Revision comparison data
= Beginning of Section =
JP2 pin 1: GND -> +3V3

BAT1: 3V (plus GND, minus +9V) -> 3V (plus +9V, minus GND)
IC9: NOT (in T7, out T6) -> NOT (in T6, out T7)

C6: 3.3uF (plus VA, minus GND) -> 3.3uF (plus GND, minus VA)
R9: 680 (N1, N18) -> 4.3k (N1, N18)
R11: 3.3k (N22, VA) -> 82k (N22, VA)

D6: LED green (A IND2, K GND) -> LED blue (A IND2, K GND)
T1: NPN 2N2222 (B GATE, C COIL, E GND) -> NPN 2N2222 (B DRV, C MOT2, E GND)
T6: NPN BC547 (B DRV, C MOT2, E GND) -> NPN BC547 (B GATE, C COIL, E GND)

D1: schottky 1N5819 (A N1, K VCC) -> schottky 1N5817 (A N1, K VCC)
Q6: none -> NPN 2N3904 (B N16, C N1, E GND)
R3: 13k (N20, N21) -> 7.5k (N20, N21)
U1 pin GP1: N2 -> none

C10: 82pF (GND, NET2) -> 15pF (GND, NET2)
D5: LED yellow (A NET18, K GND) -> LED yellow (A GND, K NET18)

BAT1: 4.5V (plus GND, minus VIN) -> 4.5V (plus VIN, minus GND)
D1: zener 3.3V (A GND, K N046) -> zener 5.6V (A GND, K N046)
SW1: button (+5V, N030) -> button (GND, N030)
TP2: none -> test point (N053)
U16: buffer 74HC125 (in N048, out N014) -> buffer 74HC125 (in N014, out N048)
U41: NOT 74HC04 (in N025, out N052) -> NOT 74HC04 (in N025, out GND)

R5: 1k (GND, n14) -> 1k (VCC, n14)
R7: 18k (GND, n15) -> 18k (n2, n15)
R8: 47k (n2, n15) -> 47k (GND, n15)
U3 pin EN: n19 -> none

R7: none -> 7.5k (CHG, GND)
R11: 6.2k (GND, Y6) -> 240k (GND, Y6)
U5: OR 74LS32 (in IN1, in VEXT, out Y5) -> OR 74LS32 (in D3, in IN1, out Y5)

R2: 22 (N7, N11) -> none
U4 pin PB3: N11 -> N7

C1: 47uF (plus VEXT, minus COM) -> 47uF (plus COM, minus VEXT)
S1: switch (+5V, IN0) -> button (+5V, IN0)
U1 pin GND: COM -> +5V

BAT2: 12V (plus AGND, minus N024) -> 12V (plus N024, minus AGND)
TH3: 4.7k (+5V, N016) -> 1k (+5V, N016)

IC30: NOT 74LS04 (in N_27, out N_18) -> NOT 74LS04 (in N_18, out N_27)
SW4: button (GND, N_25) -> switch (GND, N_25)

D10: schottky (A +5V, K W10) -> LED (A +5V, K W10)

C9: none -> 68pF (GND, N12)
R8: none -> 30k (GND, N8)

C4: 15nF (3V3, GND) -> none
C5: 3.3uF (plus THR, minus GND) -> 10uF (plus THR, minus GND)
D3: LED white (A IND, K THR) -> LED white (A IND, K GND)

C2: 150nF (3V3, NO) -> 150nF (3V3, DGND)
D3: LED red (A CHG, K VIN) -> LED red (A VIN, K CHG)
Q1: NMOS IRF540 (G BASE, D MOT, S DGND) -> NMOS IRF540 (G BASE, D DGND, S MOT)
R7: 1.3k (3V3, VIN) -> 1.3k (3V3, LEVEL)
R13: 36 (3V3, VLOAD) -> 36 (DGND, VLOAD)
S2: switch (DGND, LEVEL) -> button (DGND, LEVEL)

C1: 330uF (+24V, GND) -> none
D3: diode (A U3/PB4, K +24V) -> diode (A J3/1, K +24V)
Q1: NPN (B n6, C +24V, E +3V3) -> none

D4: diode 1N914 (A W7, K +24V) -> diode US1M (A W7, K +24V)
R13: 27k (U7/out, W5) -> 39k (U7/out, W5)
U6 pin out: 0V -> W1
= End of Section =
> Required action
The lines you return should be those above that contain the word "none", every one of them.

> Result of the task
Q6: none -> NPN 2N3904 (B N16, C N1, E GND)
U1 pin GP1: N2 -> none
TP2: none -> test point (N053)
U3 pin EN: n19 -> none
R7: none -> 7.5k (CHG, GND)
R2: 22 (N7, N11) -> none
C9: none -> 68pF (GND, N12)
R8: none -> 30k (GND, N8)
C4: 15nF (3V3, GND) -> none
C1: 330uF (+24V, GND) -> none
Q1: NPN (B n6, C +24V, E +3V3) -> none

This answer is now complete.